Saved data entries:
■ ■ ■ ■ ■ ■ ■
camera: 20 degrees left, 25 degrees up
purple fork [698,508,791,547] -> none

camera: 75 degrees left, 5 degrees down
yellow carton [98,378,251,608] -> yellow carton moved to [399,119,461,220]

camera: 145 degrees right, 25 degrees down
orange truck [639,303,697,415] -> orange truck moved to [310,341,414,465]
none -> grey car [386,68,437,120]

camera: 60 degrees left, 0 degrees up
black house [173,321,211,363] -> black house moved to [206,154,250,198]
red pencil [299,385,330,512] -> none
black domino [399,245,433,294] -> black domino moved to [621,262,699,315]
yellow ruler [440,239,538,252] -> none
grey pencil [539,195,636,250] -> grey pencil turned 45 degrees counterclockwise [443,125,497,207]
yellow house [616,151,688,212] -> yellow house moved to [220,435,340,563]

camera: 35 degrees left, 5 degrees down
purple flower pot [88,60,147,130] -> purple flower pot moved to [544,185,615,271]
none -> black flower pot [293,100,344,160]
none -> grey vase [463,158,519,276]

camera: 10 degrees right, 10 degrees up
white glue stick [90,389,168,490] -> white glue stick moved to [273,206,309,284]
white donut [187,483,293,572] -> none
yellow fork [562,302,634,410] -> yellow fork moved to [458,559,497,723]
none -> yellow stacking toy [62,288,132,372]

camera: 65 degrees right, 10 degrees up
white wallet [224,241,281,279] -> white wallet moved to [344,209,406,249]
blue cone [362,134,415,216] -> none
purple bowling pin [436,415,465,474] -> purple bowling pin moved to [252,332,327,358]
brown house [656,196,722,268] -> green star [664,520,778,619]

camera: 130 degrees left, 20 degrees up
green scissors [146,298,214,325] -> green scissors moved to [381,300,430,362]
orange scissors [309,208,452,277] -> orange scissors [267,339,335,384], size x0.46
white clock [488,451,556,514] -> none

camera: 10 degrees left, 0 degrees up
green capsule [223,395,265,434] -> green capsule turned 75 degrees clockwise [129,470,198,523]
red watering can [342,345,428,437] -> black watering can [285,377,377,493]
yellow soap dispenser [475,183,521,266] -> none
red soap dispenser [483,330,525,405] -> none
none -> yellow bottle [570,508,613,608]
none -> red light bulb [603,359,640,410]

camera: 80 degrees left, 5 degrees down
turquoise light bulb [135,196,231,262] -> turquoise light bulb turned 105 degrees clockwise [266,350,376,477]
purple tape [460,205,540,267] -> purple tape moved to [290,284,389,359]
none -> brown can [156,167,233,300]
■ ■ ■ ■ ■ ■ ■
== Work required ==
Repeat all the entries word for word.

== Final answer ==
camera: 20 degrees left, 25 degrees up
purple fork [698,508,791,547] -> none

camera: 75 degrees left, 5 degrees down
yellow carton [98,378,251,608] -> yellow carton moved to [399,119,461,220]

camera: 145 degrees right, 25 degrees down
orange truck [639,303,697,415] -> orange truck moved to [310,341,414,465]
none -> grey car [386,68,437,120]

camera: 60 degrees left, 0 degrees up
black house [173,321,211,363] -> black house moved to [206,154,250,198]
red pencil [299,385,330,512] -> none
black domino [399,245,433,294] -> black domino moved to [621,262,699,315]
yellow ruler [440,239,538,252] -> none
grey pencil [539,195,636,250] -> grey pencil turned 45 degrees counterclockwise [443,125,497,207]
yellow house [616,151,688,212] -> yellow house moved to [220,435,340,563]

camera: 35 degrees left, 5 degrees down
purple flower pot [88,60,147,130] -> purple flower pot moved to [544,185,615,271]
none -> black flower pot [293,100,344,160]
none -> grey vase [463,158,519,276]

camera: 10 degrees right, 10 degrees up
white glue stick [90,389,168,490] -> white glue stick moved to [273,206,309,284]
white donut [187,483,293,572] -> none
yellow fork [562,302,634,410] -> yellow fork moved to [458,559,497,723]
none -> yellow stacking toy [62,288,132,372]

camera: 65 degrees right, 10 degrees up
white wallet [224,241,281,279] -> white wallet moved to [344,209,406,249]
blue cone [362,134,415,216] -> none
purple bowling pin [436,415,465,474] -> purple bowling pin moved to [252,332,327,358]
brown house [656,196,722,268] -> green star [664,520,778,619]

camera: 130 degrees left, 20 degrees up
green scissors [146,298,214,325] -> green scissors moved to [381,300,430,362]
orange scissors [309,208,452,277] -> orange scissors [267,339,335,384], size x0.46
white clock [488,451,556,514] -> none

camera: 10 degrees left, 0 degrees up
green capsule [223,395,265,434] -> green capsule turned 75 degrees clockwise [129,470,198,523]
red watering can [342,345,428,437] -> black watering can [285,377,377,493]
yellow soap dispenser [475,183,521,266] -> none
red soap dispenser [483,330,525,405] -> none
none -> yellow bottle [570,508,613,608]
none -> red light bulb [603,359,640,410]

camera: 80 degrees left, 5 degrees down
turquoise light bulb [135,196,231,262] -> turquoise light bulb turned 105 degrees clockwise [266,350,376,477]
purple tape [460,205,540,267] -> purple tape moved to [290,284,389,359]
none -> brown can [156,167,233,300]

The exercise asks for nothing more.